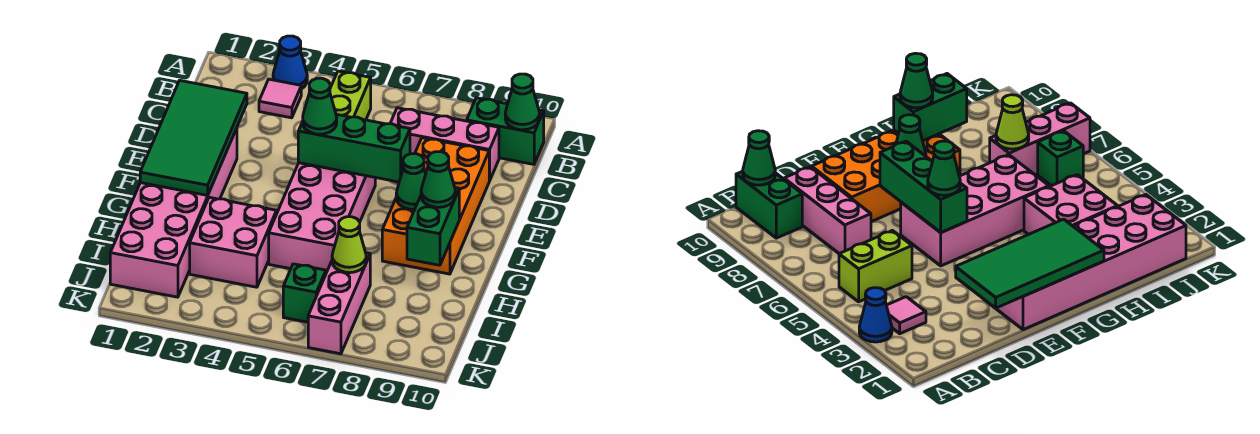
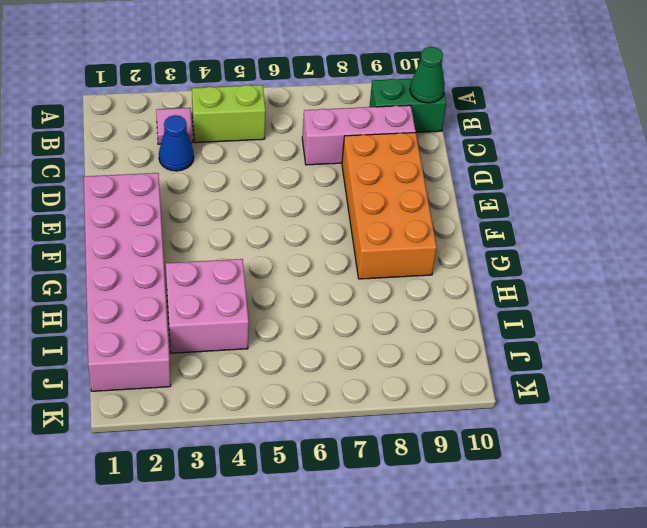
lime brick B4:B5 level 1 -> lime brick B5:C5 level 1
blue cone C3 level 1 -> blue cone A3 level 1
none -> pink brick E5:H6 level 1
none -> pink brick I7:K7 level 1
none -> green brick J6 level 1

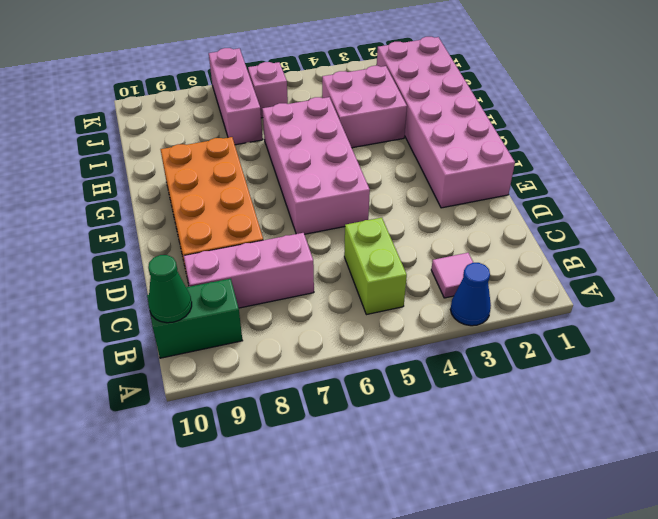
pink brick J6 level 1 -> green brick J6 level 1
none -> green tile D1:G2 level 2
none -> green brick E5:E7 level 2
none -> green cone F8 level 2

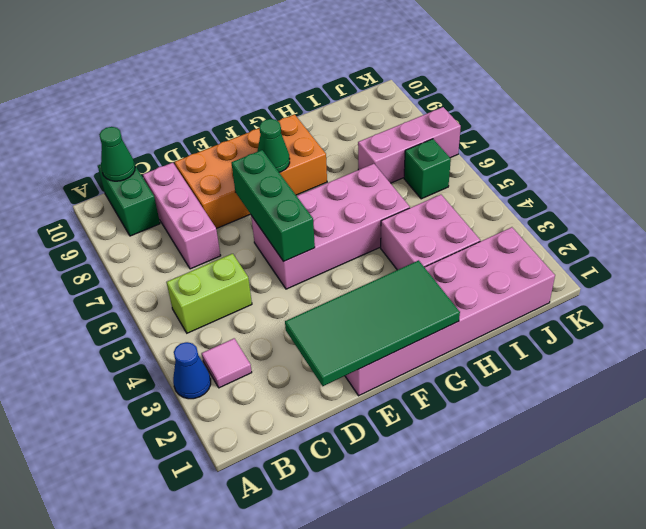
none -> green brick G9:H9 level 2
none -> lime cone I7 level 2
none -> green cone E5 level 3

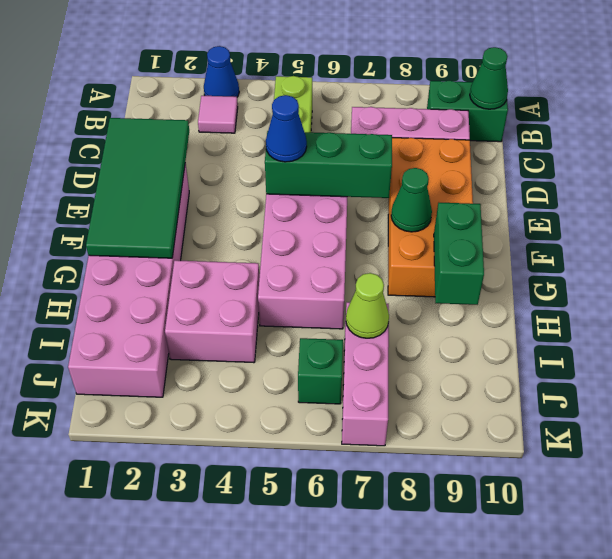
blue cone E5 level 3 -> green cone E5 level 3
none -> green cone G9 level 3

> [Your assignment]: Find every line above where the word "green" occurs, and copy that line.

> [Exercise result]:
none -> green brick J6 level 1
pink brick J6 level 1 -> green brick J6 level 1
none -> green tile D1:G2 level 2
none -> green brick E5:E7 level 2
none -> green cone F8 level 2
none -> green brick G9:H9 level 2
none -> green cone E5 level 3
blue cone E5 level 3 -> green cone E5 level 3
none -> green cone G9 level 3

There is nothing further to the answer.